* About this task: Please output the entries below from the line that contains "(156, 128) = (79, 239): brown" through the final line, reproduced exactly and alone.

* Data provided:
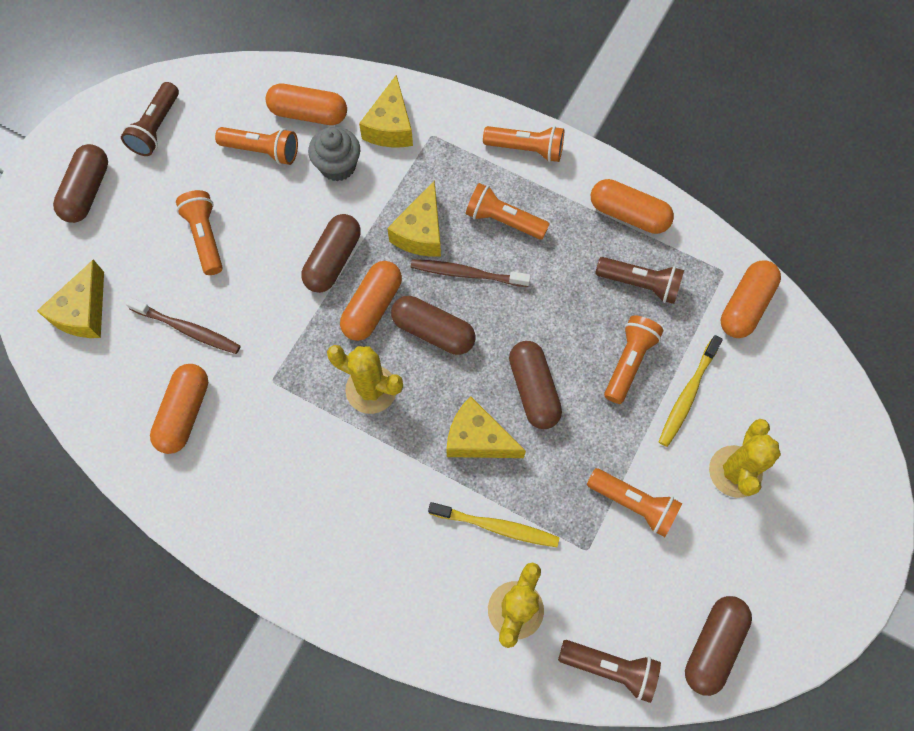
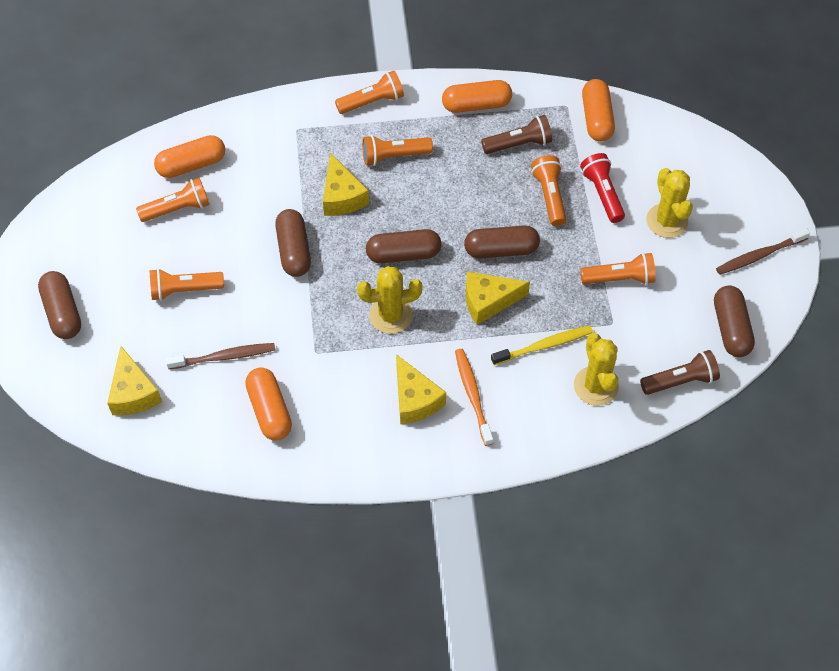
camera: 35 degrees left, 10 degrees down
(156, 128) = (79, 239): brown flashlight -> none
(205, 237) = (184, 290): orange flashlight -> orange flashlight turned 45 degrees counterclockwise
(338, 166) = (244, 187): grey cupcake -> none
(372, 307) = (347, 264): orange capsule -> none
(384, 531) = (473, 395): none -> orange toothbrush
(390, 126) = (261, 140): yellow cheese -> yellow cheese (415, 399)
(467, 274) = (396, 204): brown toothbrush -> brown toothbrush (759, 255)
(533, 390) = (501, 250): brown capsule -> brown capsule turned 45 degrees counterclockwise
(687, 395) = (602, 194): yellow toothbrush -> red flashlight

* Response for this exercise:
(156, 128) = (79, 239): brown flashlight -> none
(205, 237) = (184, 290): orange flashlight -> orange flashlight turned 45 degrees counterclockwise
(338, 166) = (244, 187): grey cupcake -> none
(372, 307) = (347, 264): orange capsule -> none
(384, 531) = (473, 395): none -> orange toothbrush
(390, 126) = (261, 140): yellow cheese -> yellow cheese (415, 399)
(467, 274) = (396, 204): brown toothbrush -> brown toothbrush (759, 255)
(533, 390) = (501, 250): brown capsule -> brown capsule turned 45 degrees counterclockwise
(687, 395) = (602, 194): yellow toothbrush -> red flashlight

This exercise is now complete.